Begin DATA IN THIS EXERCISE

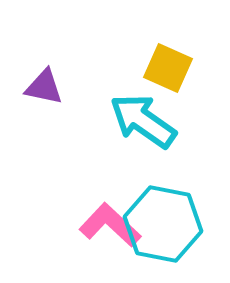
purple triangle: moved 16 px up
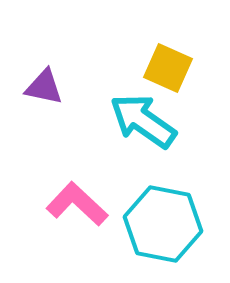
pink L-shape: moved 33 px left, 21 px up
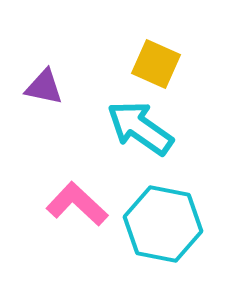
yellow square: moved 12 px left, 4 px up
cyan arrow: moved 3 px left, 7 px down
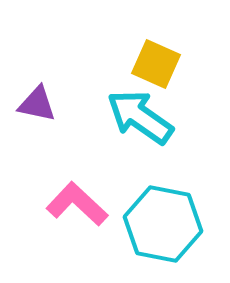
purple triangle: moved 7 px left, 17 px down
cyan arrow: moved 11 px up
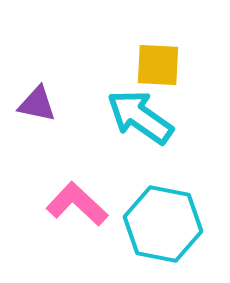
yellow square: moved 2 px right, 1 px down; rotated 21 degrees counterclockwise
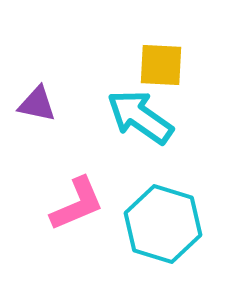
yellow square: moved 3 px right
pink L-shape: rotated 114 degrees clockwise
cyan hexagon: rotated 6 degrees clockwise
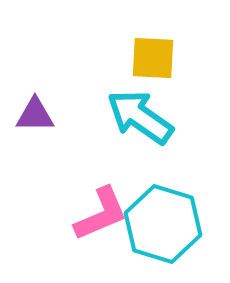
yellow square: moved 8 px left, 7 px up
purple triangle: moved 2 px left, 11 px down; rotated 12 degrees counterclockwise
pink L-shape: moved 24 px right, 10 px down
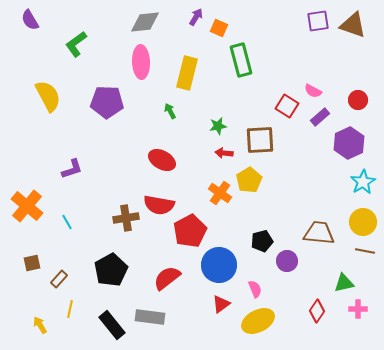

End DATA IN THIS EXERCISE
Begin DATA IN THIS EXERCISE

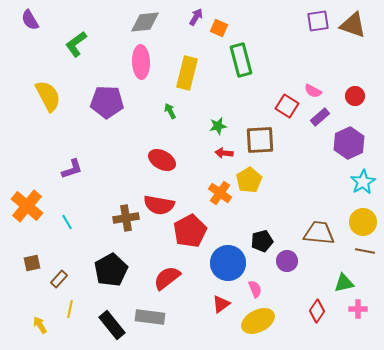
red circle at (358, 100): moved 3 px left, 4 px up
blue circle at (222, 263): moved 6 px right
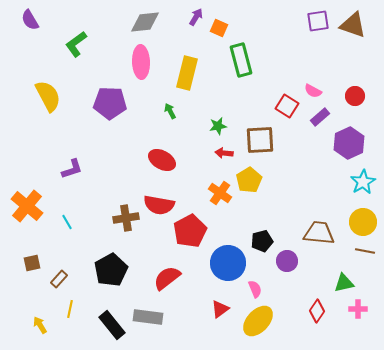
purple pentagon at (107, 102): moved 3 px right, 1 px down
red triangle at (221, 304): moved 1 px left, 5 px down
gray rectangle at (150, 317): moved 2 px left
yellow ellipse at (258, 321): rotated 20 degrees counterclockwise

End DATA IN THIS EXERCISE

- [WRITTEN EXERCISE] In the records, copy out the lines from the one with "red circle at" up to and including the one with "yellow ellipse at", replacing "moved" with "shifted" throughout and keeping everything else unchanged. Omit the picture lines from your answer.

- [TASK RESULT]
red circle at (358, 100): shifted 3 px left, 4 px up
blue circle at (222, 263): shifted 6 px right
purple pentagon at (107, 102): shifted 3 px right, 1 px down
red triangle at (221, 304): shifted 1 px left, 5 px down
gray rectangle at (150, 317): shifted 2 px left
yellow ellipse at (258, 321): rotated 20 degrees counterclockwise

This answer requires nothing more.